Object tracking records
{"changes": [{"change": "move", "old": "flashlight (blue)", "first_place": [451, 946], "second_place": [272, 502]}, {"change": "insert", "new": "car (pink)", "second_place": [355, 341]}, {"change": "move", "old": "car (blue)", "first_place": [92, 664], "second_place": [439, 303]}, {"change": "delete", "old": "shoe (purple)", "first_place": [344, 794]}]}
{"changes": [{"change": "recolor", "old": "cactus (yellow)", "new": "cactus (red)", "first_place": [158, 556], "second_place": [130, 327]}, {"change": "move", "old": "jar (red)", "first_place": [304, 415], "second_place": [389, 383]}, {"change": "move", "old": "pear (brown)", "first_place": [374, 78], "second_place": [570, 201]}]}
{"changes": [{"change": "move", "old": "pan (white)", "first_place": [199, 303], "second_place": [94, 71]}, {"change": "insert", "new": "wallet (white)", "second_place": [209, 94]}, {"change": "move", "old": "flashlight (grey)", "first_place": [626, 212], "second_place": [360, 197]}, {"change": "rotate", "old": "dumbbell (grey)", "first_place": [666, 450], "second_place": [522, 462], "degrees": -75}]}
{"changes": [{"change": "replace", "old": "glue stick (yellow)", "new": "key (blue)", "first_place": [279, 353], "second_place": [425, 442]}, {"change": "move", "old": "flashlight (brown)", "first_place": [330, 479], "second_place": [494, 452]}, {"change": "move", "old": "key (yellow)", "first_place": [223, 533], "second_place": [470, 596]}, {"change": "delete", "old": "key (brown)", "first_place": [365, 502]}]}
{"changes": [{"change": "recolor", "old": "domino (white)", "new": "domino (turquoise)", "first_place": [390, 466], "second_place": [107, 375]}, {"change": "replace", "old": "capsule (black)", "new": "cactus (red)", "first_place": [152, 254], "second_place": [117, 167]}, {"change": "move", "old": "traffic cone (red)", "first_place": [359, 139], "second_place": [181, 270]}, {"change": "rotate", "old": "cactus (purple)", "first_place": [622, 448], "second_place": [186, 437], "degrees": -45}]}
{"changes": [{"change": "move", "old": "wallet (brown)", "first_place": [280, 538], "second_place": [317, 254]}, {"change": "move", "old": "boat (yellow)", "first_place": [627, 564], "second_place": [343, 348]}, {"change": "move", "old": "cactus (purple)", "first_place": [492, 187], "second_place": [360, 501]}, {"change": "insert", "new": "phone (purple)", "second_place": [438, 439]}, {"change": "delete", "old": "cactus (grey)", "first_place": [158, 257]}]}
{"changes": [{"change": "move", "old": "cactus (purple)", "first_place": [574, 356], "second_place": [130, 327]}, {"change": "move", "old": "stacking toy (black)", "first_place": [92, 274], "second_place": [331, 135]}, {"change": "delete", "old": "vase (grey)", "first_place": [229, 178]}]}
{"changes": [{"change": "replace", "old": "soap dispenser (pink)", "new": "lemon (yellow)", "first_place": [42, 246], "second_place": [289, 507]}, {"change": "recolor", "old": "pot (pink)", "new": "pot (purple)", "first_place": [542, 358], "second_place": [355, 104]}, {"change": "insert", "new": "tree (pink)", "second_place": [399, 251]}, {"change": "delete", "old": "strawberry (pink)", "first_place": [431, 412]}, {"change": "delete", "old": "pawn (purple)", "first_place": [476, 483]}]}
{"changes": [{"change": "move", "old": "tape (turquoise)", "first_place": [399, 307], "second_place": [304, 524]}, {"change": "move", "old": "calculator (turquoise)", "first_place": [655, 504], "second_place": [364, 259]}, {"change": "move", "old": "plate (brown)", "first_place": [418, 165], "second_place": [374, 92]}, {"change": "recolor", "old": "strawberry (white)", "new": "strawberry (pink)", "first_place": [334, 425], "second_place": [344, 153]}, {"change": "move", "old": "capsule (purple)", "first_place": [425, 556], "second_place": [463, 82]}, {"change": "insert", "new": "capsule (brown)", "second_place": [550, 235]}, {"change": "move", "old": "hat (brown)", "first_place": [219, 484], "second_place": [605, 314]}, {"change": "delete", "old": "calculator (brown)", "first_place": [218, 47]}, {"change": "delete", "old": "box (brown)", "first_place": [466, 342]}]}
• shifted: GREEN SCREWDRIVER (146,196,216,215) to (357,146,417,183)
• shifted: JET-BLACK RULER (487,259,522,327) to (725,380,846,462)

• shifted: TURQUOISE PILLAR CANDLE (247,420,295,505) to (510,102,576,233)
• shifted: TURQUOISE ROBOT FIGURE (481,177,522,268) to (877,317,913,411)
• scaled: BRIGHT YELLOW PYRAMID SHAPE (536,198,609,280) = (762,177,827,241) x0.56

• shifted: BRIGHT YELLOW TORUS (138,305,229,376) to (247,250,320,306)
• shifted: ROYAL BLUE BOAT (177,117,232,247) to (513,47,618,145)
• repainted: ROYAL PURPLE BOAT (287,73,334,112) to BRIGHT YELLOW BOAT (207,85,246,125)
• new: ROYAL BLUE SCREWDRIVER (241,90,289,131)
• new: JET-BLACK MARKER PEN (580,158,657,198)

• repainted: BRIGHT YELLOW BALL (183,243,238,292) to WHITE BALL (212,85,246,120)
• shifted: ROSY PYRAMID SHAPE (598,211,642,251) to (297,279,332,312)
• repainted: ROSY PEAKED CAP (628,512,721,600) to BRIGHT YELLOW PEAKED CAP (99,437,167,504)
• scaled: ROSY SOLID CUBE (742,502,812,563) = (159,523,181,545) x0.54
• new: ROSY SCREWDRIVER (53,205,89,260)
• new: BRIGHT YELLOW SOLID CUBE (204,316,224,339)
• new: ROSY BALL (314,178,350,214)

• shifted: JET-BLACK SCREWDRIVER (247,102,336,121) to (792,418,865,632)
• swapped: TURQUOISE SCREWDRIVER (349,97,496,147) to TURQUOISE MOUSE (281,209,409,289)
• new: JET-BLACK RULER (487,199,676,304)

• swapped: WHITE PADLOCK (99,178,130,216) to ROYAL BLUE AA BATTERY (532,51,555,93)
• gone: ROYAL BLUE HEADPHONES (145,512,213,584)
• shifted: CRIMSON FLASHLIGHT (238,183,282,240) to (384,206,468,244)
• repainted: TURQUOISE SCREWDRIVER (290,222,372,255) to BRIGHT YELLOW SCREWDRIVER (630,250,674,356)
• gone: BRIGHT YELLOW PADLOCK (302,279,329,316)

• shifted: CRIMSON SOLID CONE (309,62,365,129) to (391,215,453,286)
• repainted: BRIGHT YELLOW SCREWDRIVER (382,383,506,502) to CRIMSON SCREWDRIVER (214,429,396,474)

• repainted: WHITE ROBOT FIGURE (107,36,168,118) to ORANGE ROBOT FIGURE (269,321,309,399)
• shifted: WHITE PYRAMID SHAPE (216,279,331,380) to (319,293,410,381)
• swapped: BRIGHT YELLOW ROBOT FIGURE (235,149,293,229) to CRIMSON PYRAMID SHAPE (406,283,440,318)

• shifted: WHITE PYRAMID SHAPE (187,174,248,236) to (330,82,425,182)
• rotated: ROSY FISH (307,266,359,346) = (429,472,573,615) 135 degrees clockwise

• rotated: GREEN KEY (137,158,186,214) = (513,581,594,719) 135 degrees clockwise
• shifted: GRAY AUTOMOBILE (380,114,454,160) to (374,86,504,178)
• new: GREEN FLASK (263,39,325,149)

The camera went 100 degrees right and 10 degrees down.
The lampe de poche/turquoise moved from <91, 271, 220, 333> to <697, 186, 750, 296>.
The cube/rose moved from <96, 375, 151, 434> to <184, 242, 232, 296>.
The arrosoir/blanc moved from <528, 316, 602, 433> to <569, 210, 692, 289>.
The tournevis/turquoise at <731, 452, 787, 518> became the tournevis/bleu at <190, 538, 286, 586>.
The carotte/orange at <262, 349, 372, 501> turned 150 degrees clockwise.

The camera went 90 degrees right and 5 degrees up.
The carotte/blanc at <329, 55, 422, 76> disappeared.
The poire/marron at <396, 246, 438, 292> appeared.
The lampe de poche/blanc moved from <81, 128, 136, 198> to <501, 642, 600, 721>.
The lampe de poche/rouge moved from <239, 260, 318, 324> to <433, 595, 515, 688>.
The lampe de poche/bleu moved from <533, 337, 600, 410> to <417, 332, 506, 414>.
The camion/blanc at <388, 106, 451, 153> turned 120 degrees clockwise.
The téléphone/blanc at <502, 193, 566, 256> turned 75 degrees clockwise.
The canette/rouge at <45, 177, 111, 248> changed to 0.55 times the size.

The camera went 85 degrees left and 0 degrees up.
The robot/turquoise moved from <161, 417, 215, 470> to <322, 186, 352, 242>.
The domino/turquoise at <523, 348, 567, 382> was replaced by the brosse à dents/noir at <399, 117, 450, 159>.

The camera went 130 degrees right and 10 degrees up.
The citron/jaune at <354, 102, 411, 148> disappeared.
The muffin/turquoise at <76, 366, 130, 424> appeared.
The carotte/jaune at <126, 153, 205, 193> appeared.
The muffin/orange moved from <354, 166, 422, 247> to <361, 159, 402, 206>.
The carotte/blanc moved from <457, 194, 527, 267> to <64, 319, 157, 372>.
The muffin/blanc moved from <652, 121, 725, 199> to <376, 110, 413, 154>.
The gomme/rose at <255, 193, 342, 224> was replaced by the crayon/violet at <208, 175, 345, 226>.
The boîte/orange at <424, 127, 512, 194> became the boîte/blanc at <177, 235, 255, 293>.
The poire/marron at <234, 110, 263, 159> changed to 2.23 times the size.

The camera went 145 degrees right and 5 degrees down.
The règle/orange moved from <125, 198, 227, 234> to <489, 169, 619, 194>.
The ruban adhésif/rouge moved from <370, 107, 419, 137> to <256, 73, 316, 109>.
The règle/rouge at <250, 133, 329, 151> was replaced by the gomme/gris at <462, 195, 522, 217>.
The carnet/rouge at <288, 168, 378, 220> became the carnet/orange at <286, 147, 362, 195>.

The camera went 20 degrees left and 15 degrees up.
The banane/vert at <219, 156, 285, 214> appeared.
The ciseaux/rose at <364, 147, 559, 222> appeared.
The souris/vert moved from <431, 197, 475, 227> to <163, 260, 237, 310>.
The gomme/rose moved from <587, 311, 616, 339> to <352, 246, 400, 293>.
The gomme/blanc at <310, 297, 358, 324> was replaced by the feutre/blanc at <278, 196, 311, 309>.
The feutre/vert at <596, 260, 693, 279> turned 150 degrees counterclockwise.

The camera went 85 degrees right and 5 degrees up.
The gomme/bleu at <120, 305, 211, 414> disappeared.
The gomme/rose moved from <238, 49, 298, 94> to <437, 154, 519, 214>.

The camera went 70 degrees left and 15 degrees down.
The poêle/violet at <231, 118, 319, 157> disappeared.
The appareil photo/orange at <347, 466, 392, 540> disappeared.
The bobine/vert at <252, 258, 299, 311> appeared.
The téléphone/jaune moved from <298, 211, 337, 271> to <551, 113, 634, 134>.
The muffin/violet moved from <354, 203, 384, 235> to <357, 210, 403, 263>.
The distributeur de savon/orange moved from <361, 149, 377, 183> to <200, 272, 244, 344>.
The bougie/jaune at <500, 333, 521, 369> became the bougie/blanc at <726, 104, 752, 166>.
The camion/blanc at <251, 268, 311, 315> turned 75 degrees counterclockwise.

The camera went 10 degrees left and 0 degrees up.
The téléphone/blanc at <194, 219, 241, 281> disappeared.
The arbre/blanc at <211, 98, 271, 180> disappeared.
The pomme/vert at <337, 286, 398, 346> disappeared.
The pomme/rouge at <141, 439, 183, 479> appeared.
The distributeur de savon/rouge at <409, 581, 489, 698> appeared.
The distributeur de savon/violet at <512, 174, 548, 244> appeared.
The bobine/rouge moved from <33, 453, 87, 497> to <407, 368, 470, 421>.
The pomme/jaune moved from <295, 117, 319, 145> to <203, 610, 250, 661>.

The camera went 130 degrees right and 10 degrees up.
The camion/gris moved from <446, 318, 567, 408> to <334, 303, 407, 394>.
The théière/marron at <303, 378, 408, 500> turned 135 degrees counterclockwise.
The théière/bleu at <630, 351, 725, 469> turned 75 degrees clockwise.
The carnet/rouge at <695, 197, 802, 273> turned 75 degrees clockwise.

Activity
Proceeding from the line containing "PYRAMID SHAPE (406,283,440,318)" through the line containing "The camion/blanc at <388, 106, 451, 153>", transcribe the lines above exactly, both end lines included.

Answer to this exercise
• swapped: BRIGHT YELLOW ROBOT FIGURE (235,149,293,229) to CRIMSON PYRAMID SHAPE (406,283,440,318)

• shifted: WHITE PYRAMID SHAPE (187,174,248,236) to (330,82,425,182)
• rotated: ROSY FISH (307,266,359,346) = (429,472,573,615) 135 degrees clockwise

• rotated: GREEN KEY (137,158,186,214) = (513,581,594,719) 135 degrees clockwise
• shifted: GRAY AUTOMOBILE (380,114,454,160) to (374,86,504,178)
• new: GREEN FLASK (263,39,325,149)

The camera went 100 degrees right and 10 degrees down.
The lampe de poche/turquoise moved from <91, 271, 220, 333> to <697, 186, 750, 296>.
The cube/rose moved from <96, 375, 151, 434> to <184, 242, 232, 296>.
The arrosoir/blanc moved from <528, 316, 602, 433> to <569, 210, 692, 289>.
The tournevis/turquoise at <731, 452, 787, 518> became the tournevis/bleu at <190, 538, 286, 586>.
The carotte/orange at <262, 349, 372, 501> turned 150 degrees clockwise.

The camera went 90 degrees right and 5 degrees up.
The carotte/blanc at <329, 55, 422, 76> disappeared.
The poire/marron at <396, 246, 438, 292> appeared.
The lampe de poche/blanc moved from <81, 128, 136, 198> to <501, 642, 600, 721>.
The lampe de poche/rouge moved from <239, 260, 318, 324> to <433, 595, 515, 688>.
The lampe de poche/bleu moved from <533, 337, 600, 410> to <417, 332, 506, 414>.
The camion/blanc at <388, 106, 451, 153> turned 120 degrees clockwise.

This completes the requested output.